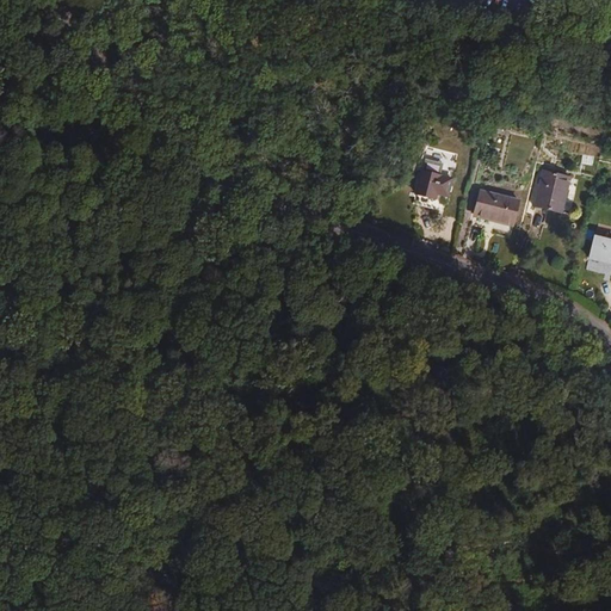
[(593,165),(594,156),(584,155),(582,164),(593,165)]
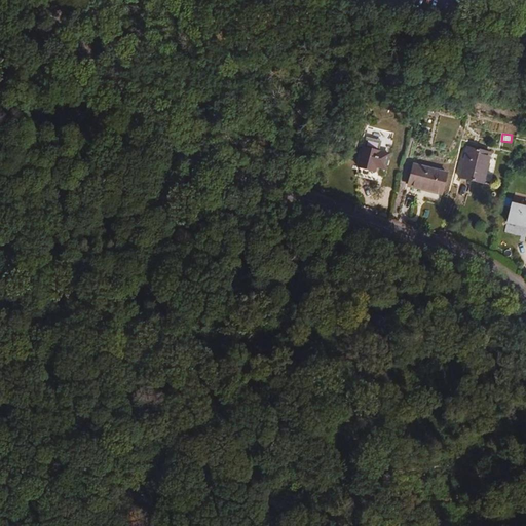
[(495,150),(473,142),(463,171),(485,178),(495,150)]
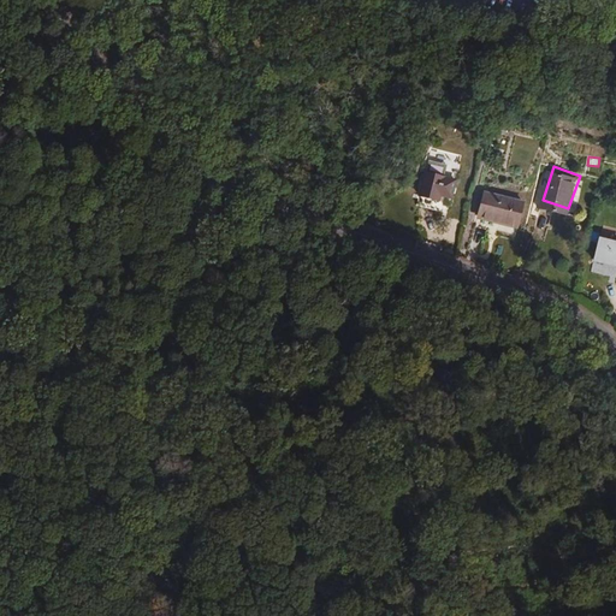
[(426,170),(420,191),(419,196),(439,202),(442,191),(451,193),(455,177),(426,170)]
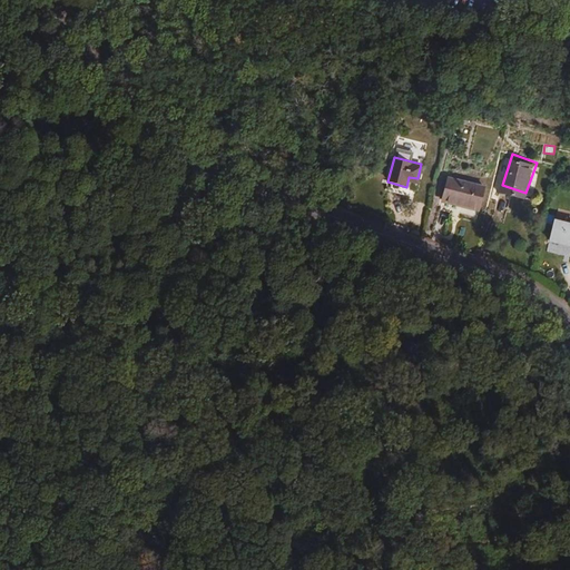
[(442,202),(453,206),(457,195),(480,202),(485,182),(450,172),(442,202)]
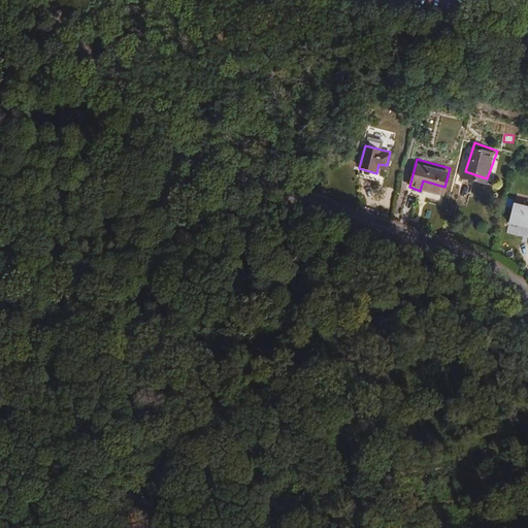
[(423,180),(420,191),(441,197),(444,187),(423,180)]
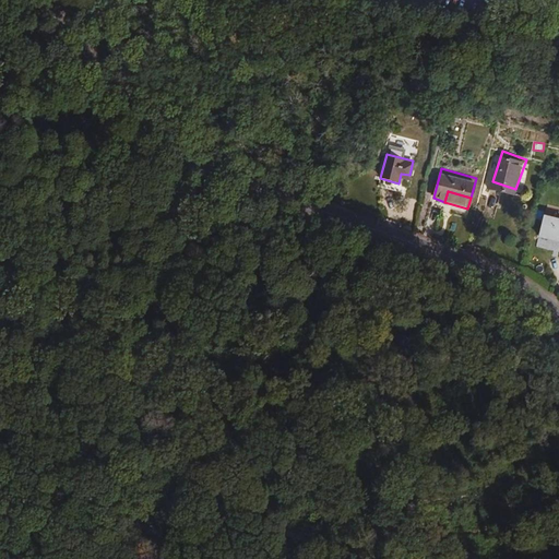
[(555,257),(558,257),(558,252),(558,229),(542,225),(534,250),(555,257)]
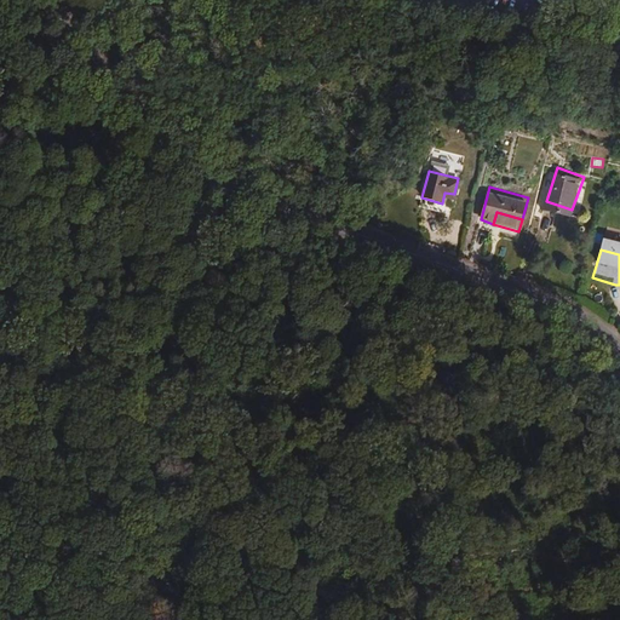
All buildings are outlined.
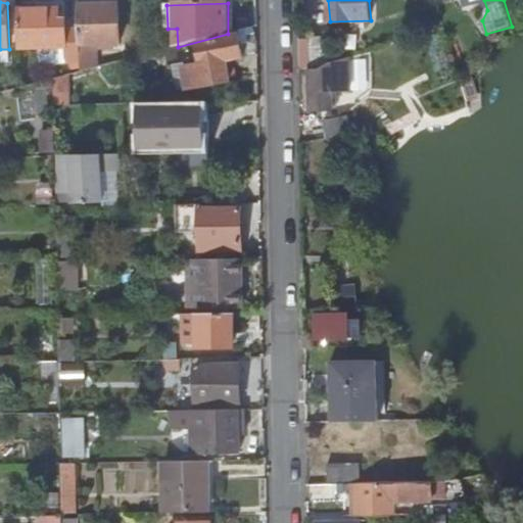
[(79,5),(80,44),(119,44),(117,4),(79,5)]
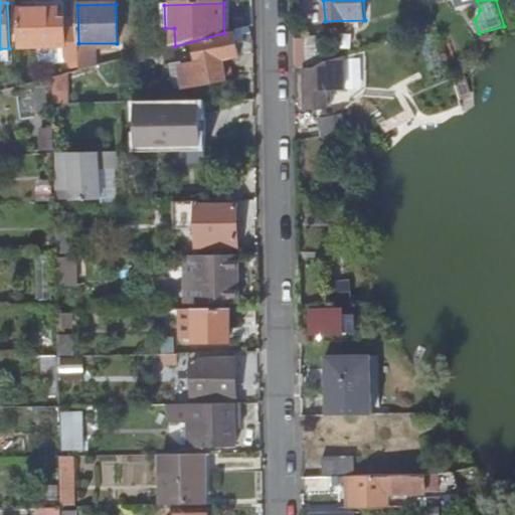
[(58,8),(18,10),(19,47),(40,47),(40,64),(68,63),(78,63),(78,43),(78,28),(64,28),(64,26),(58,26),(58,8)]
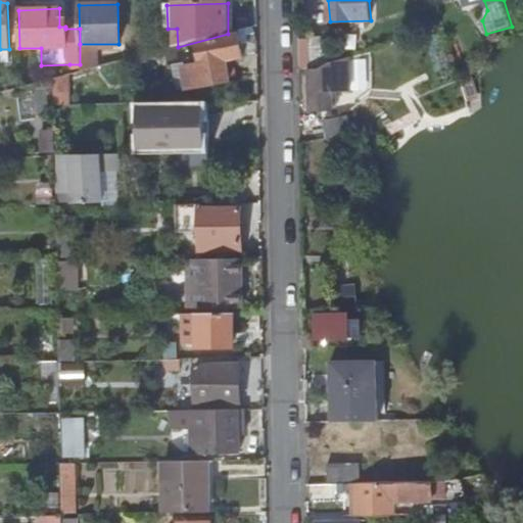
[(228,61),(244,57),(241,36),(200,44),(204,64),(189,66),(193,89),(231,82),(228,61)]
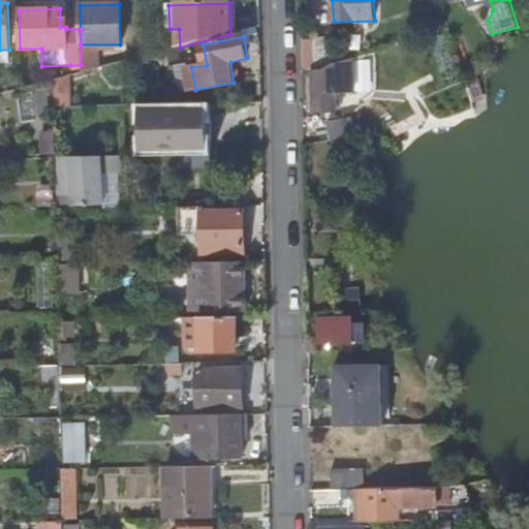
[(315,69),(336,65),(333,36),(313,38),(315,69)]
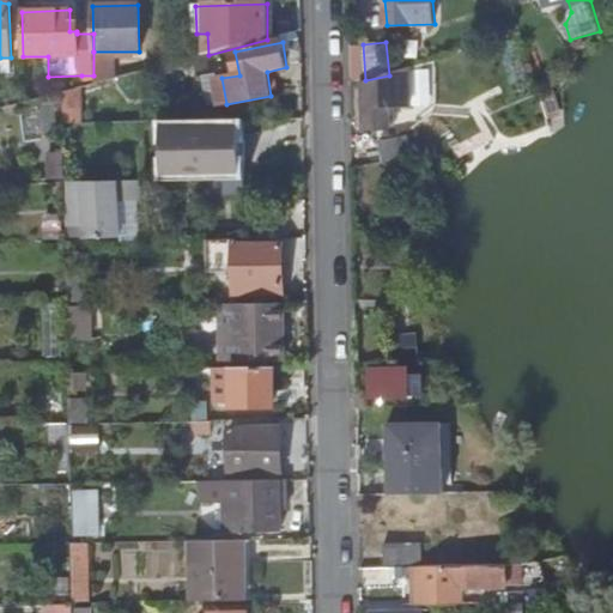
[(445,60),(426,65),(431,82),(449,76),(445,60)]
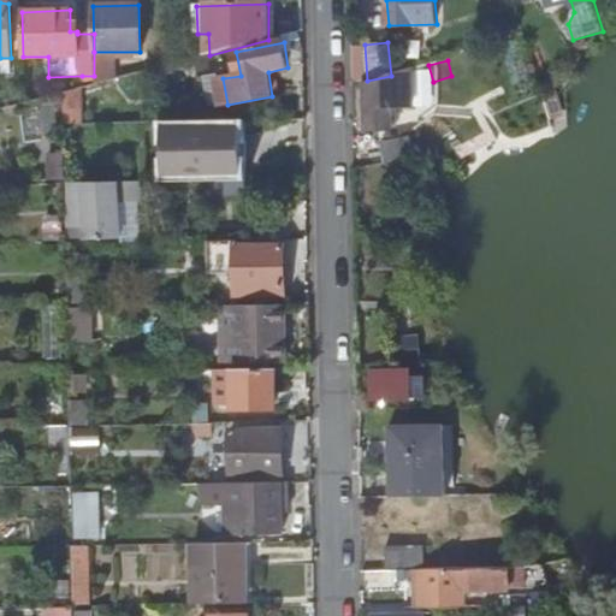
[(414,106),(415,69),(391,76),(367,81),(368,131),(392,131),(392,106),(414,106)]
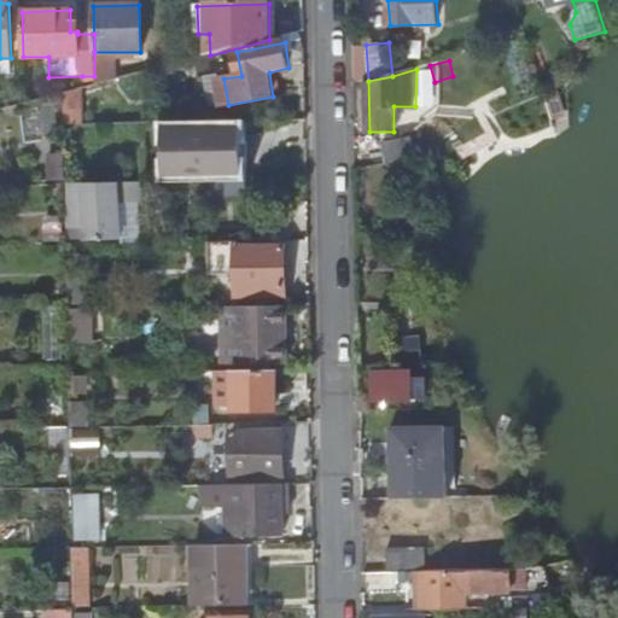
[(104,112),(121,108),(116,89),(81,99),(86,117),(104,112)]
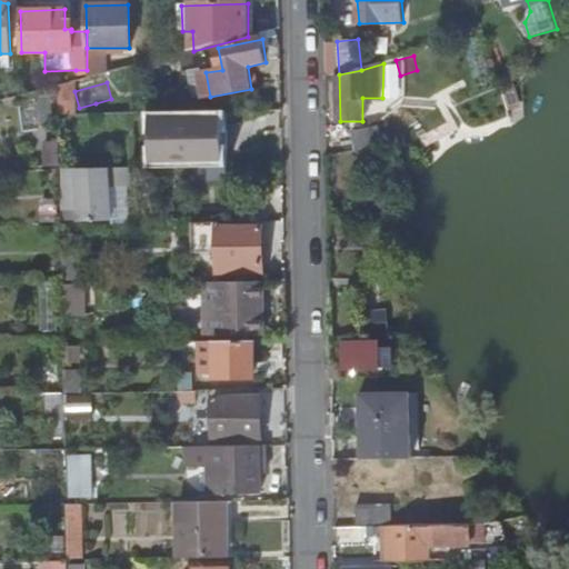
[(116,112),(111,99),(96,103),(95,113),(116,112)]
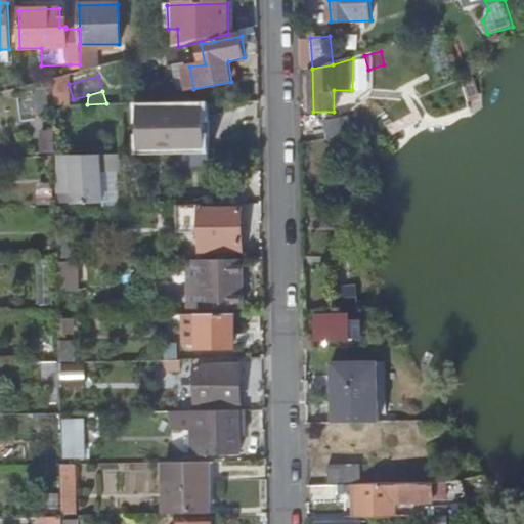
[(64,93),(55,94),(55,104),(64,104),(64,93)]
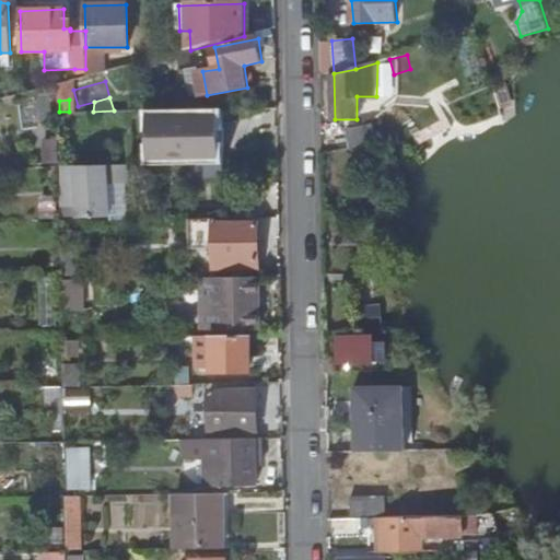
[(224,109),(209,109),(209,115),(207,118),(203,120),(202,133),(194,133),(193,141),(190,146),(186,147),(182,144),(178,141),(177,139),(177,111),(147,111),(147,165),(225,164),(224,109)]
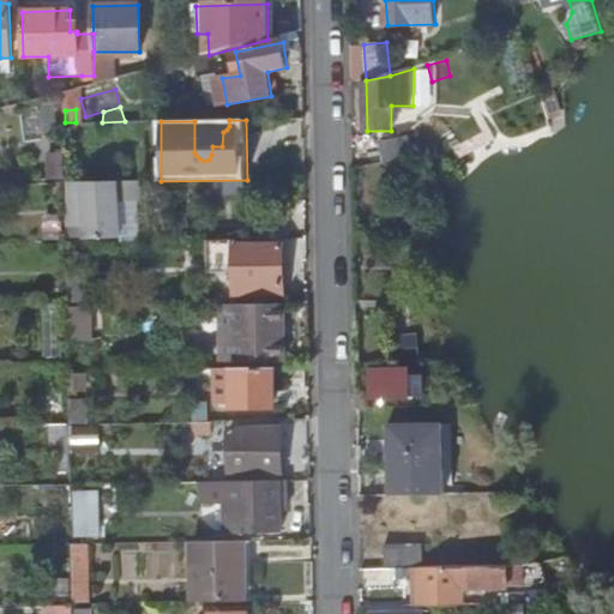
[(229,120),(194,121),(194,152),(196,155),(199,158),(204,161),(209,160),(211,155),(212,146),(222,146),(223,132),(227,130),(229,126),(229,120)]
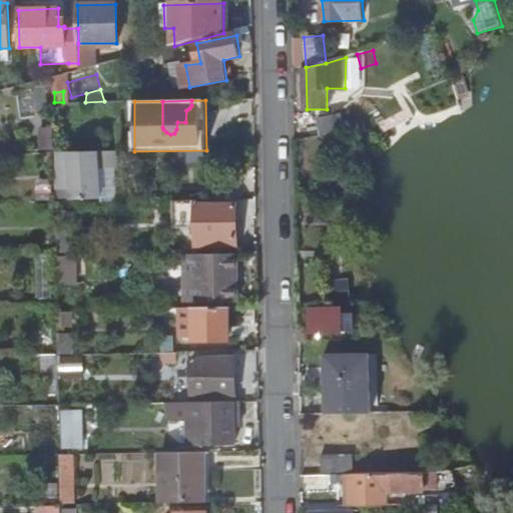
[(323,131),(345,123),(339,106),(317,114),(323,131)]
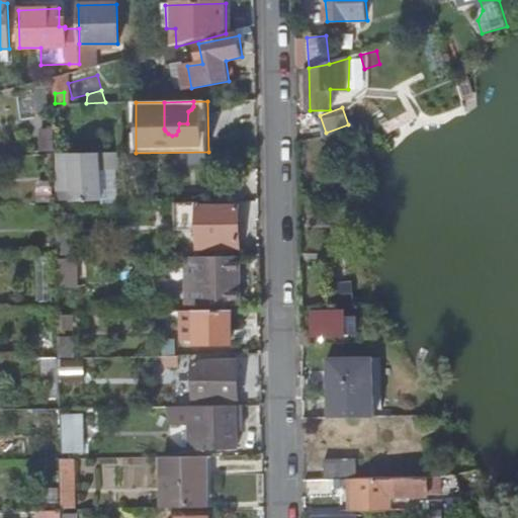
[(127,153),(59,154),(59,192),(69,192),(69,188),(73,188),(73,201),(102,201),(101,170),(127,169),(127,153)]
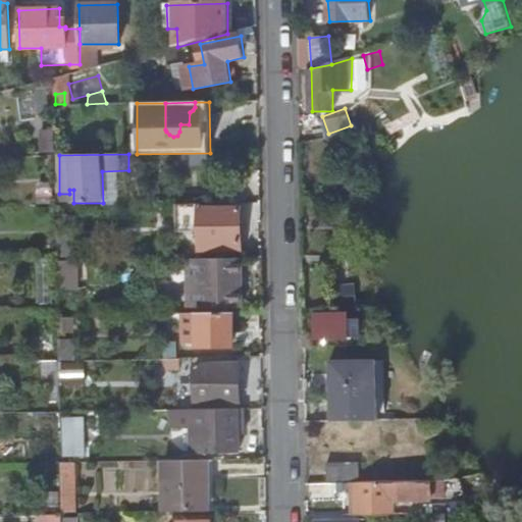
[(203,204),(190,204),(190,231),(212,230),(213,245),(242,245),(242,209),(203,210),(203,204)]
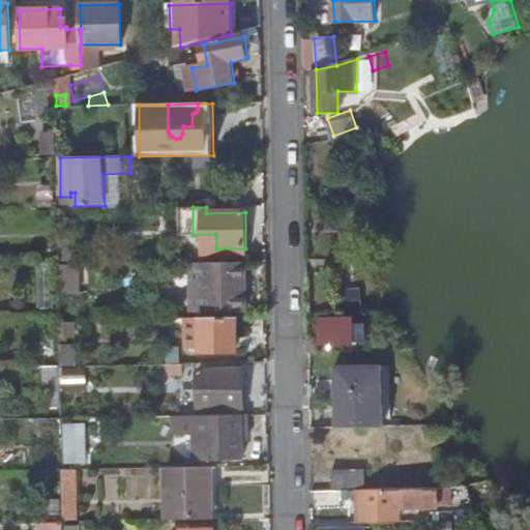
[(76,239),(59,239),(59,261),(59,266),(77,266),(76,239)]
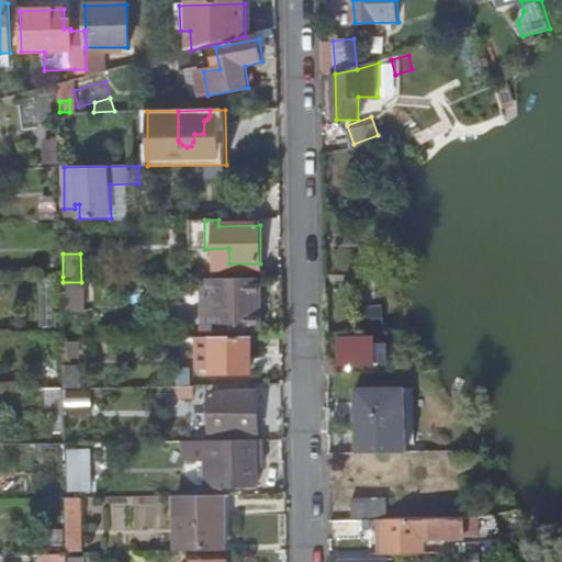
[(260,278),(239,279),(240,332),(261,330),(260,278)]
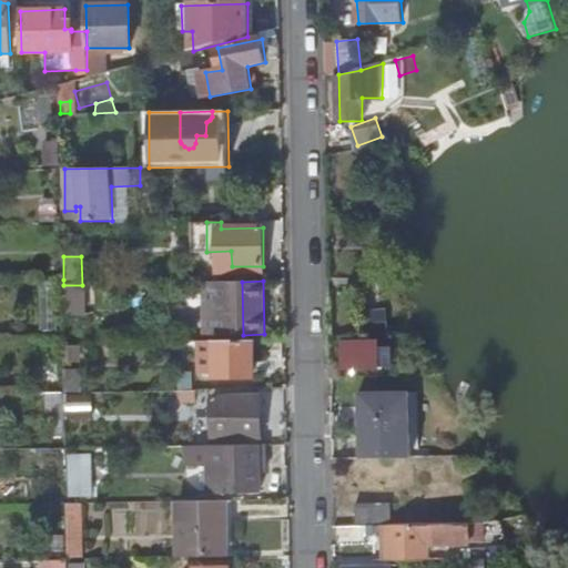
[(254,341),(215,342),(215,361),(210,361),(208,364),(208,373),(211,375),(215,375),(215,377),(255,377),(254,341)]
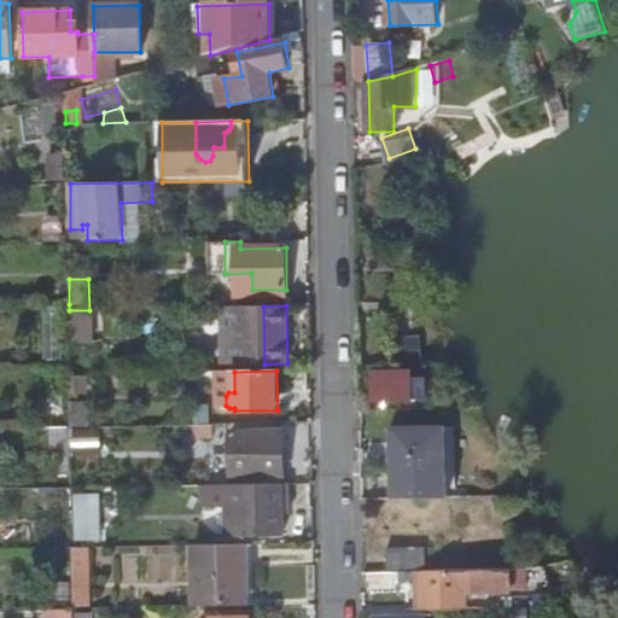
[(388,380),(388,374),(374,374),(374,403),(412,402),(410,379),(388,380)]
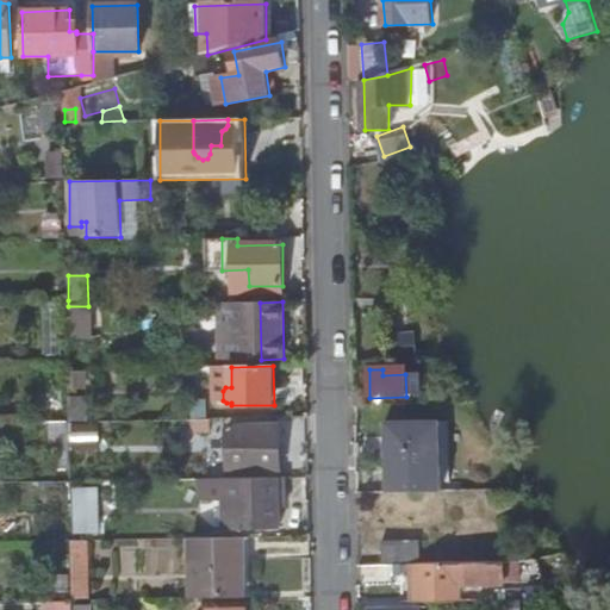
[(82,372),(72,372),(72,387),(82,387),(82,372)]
§ §
__DIRECTIONS__.
Begin with the line containing "[(323,131),(345,123),(339,106),(317,114),(323,131)]" and end with the last line of the entries above. Copy those lines exactly, both ends included, and drop every picture.

__FINAL ANSWER__.
[(323,131),(345,123),(339,106),(317,114),(323,131)]
[(127,153),(59,154),(59,192),(69,192),(69,188),(73,188),(73,201),(102,201),(101,170),(127,169),(127,153)]
[(203,204),(190,204),(190,231),(212,230),(213,245),(242,245),(242,209),(203,210),(203,204)]
[(76,239),(59,239),(59,261),(59,266),(77,266),(76,239)]
[(260,278),(239,279),(240,332),(261,330),(260,278)]
[(254,341),(215,342),(215,361),(210,361),(208,364),(208,373),(211,375),(215,375),(215,377),(255,377),(254,341)]
[(388,380),(388,374),(374,374),(374,403),(412,402),(410,379),(388,380)]
[(82,372),(72,372),(72,387),(82,387),(82,372)]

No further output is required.